[Opening INPUT section]

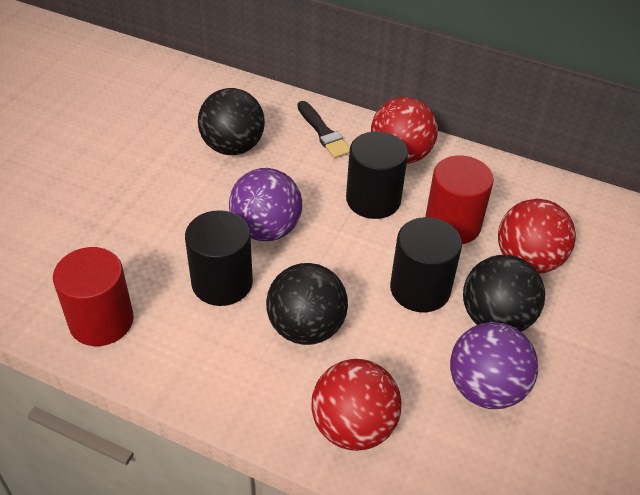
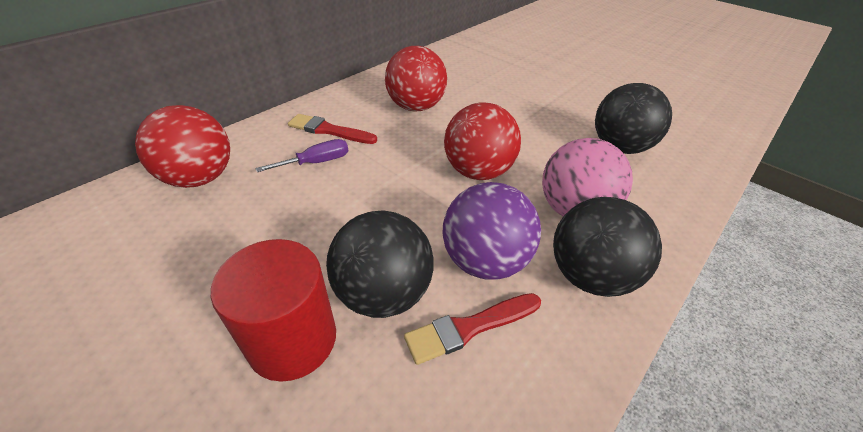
black brush: 1 -> 0
black cylinder: 3 -> 0
pink ball: 0 -> 1
purple ball: 2 -> 1
purple screwdriver: 0 -> 1
red brush: 0 -> 2
red cylinder: 2 -> 1

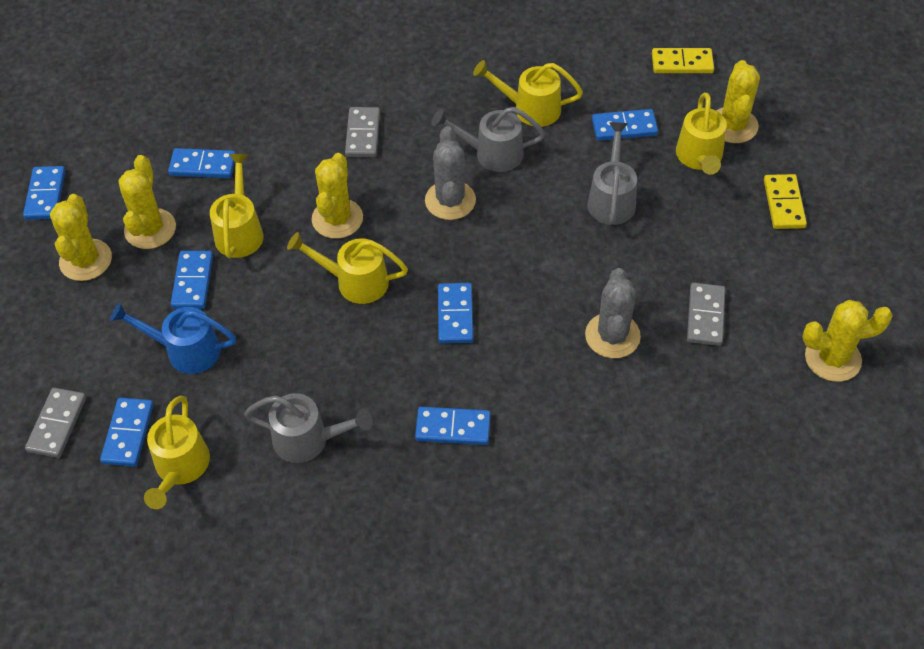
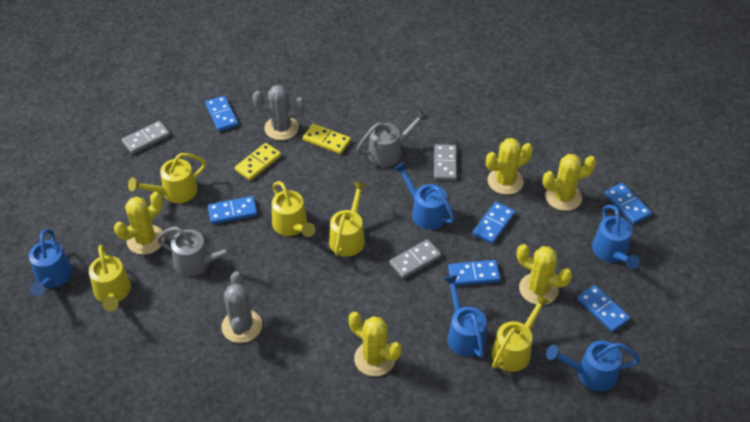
blue domino: 7 -> 6
blue watering can: 1 -> 5
grey watering can: 3 -> 2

[Closing INPUT section]

> [EXERCISE OBJECTIVE]: The material above should be repeated word for word, with every picture omitted.

> [TASK RESPONSE]:
black brush: 1 -> 0
black cylinder: 3 -> 0
pink ball: 0 -> 1
purple ball: 2 -> 1
purple screwdriver: 0 -> 1
red brush: 0 -> 2
red cylinder: 2 -> 1

blue domino: 7 -> 6
blue watering can: 1 -> 5
grey watering can: 3 -> 2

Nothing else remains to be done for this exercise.